*** Opening PROVIDED ENTRIES ***

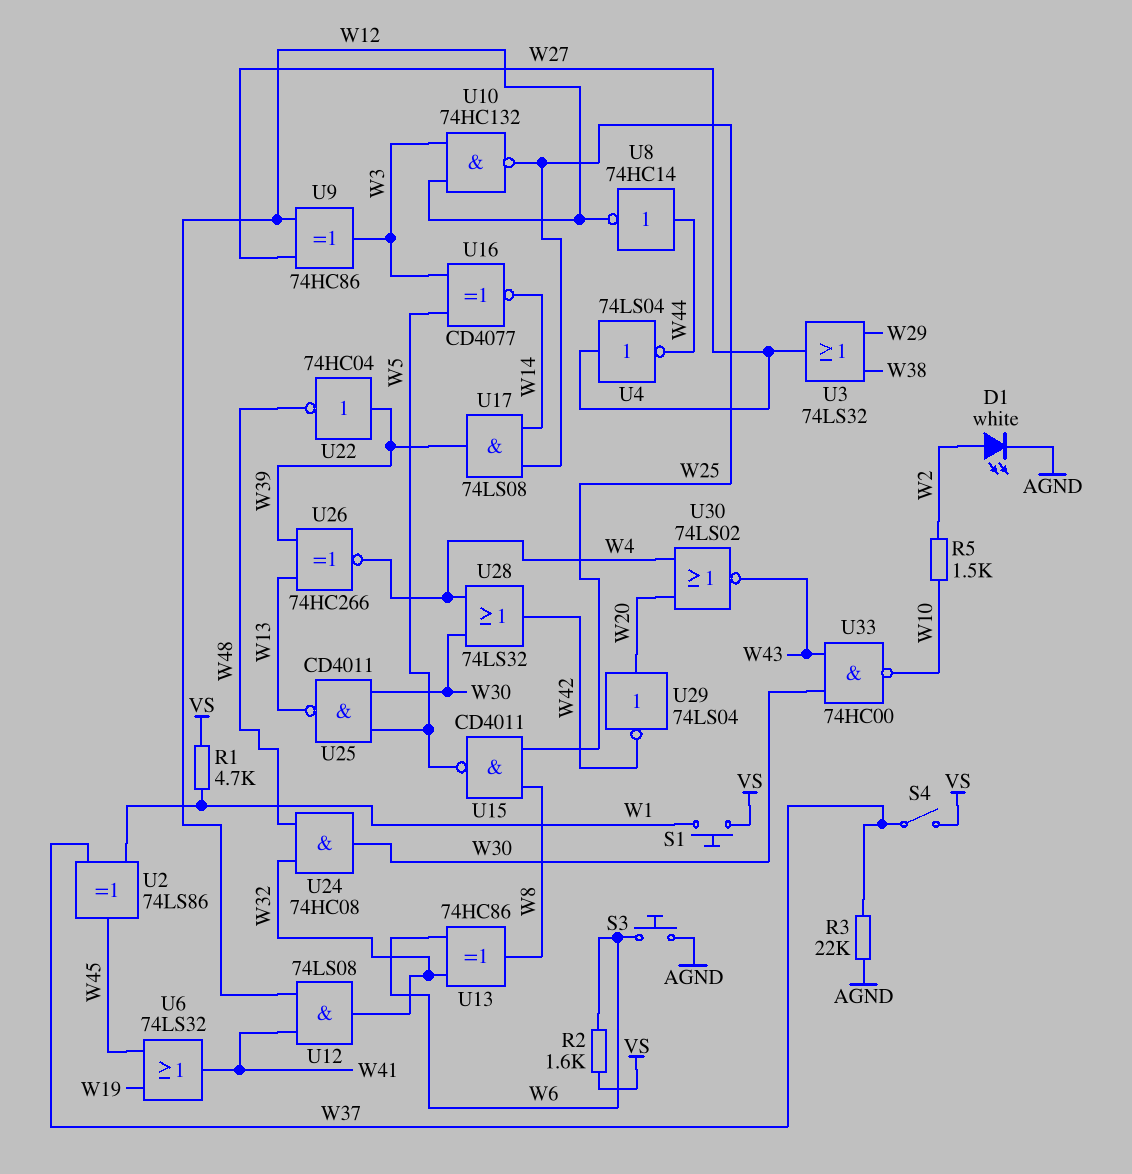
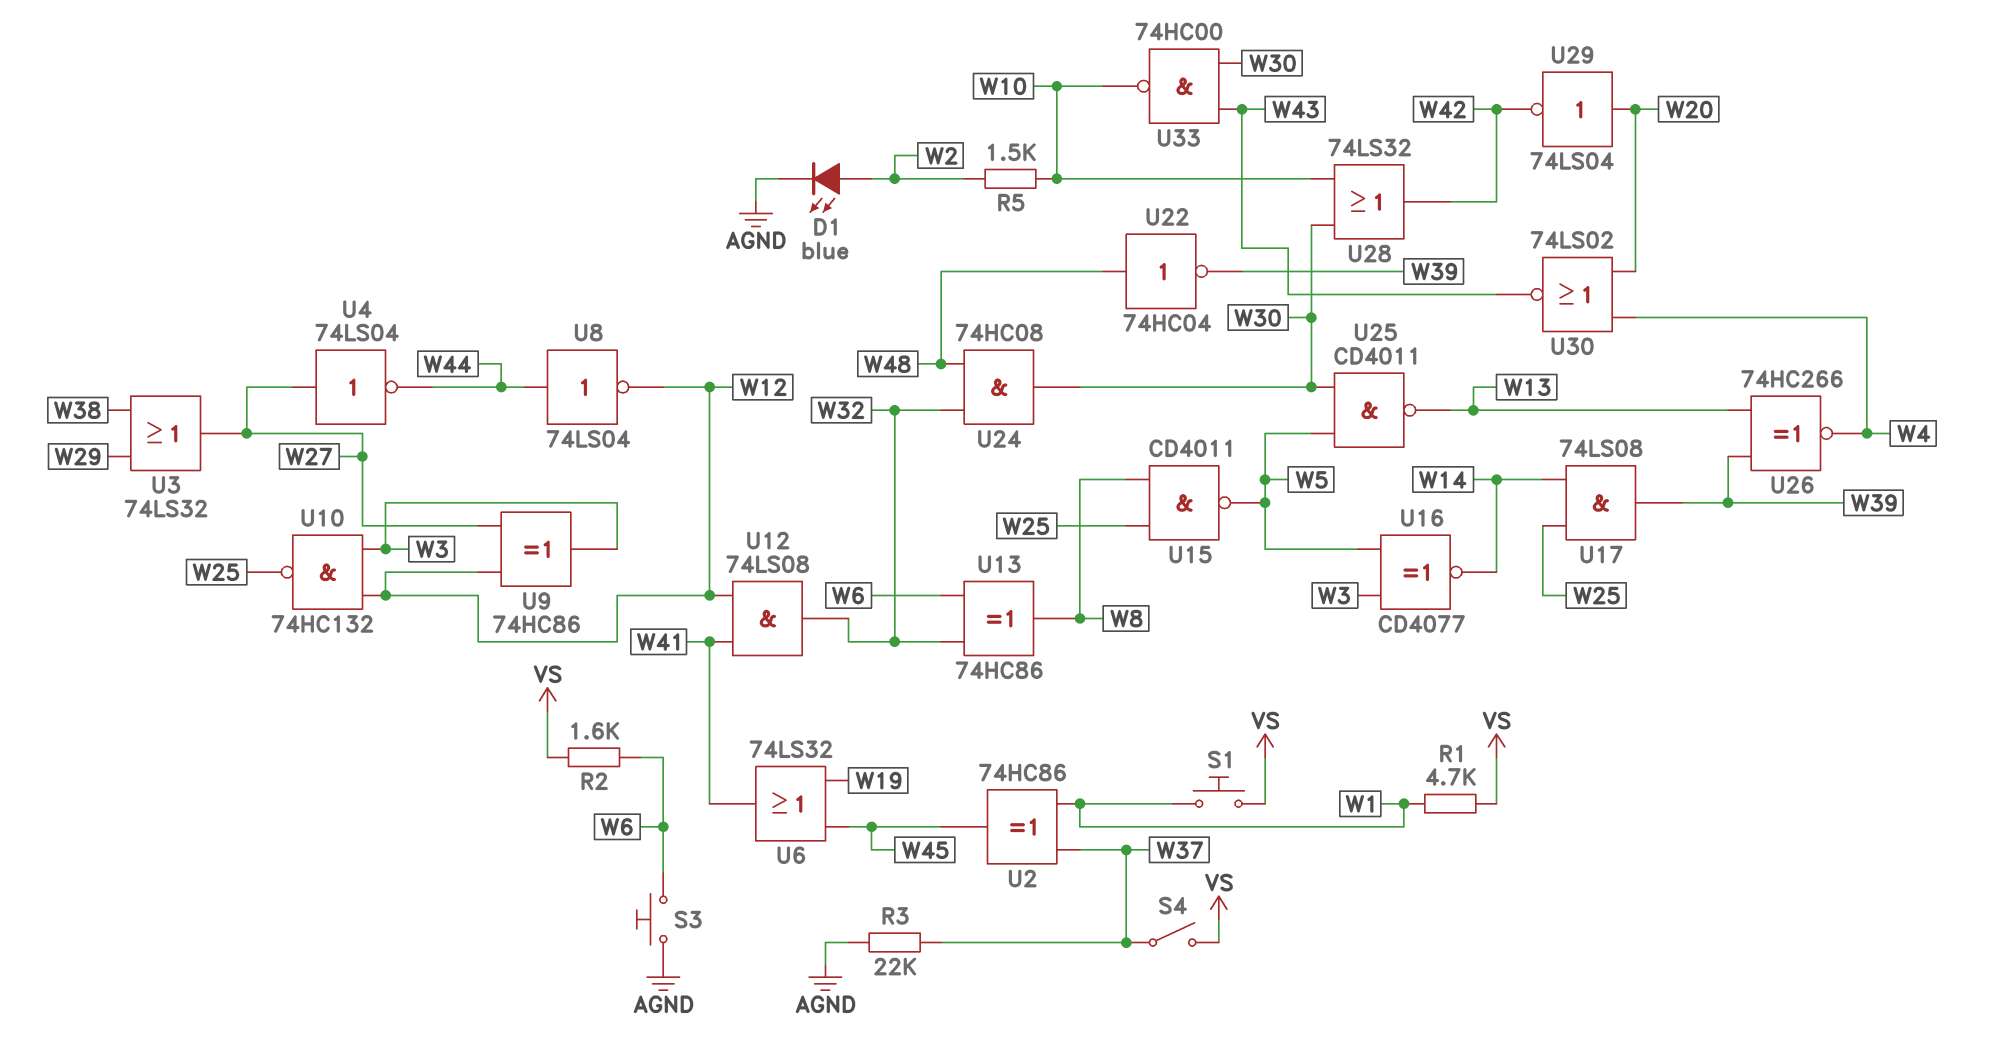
D1: LED white (A W2, K AGND) -> LED blue (A W2, K AGND)
U2: XOR 74LS86 (in W1, in W37, out W45) -> XOR 74HC86 (in W1, in W37, out W45)
U8: NOT 74HC14 (in W44, out W12) -> NOT 74LS04 (in W44, out W12)
U22: NOT 74HC04 (in W39, out W48) -> NOT 74HC04 (in W48, out W39)
U28: OR 74LS32 (in W4, in W30, out W42) -> OR 74LS32 (in W10, in W30, out W42)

*** Closing PROVIDED ENTRIES ***

WORK INSTRUCTION
Extract the entries in full, exactly as they are, minus the pictures.

WRITTEN ANSWER
D1: LED white (A W2, K AGND) -> LED blue (A W2, K AGND)
U2: XOR 74LS86 (in W1, in W37, out W45) -> XOR 74HC86 (in W1, in W37, out W45)
U8: NOT 74HC14 (in W44, out W12) -> NOT 74LS04 (in W44, out W12)
U22: NOT 74HC04 (in W39, out W48) -> NOT 74HC04 (in W48, out W39)
U28: OR 74LS32 (in W4, in W30, out W42) -> OR 74LS32 (in W10, in W30, out W42)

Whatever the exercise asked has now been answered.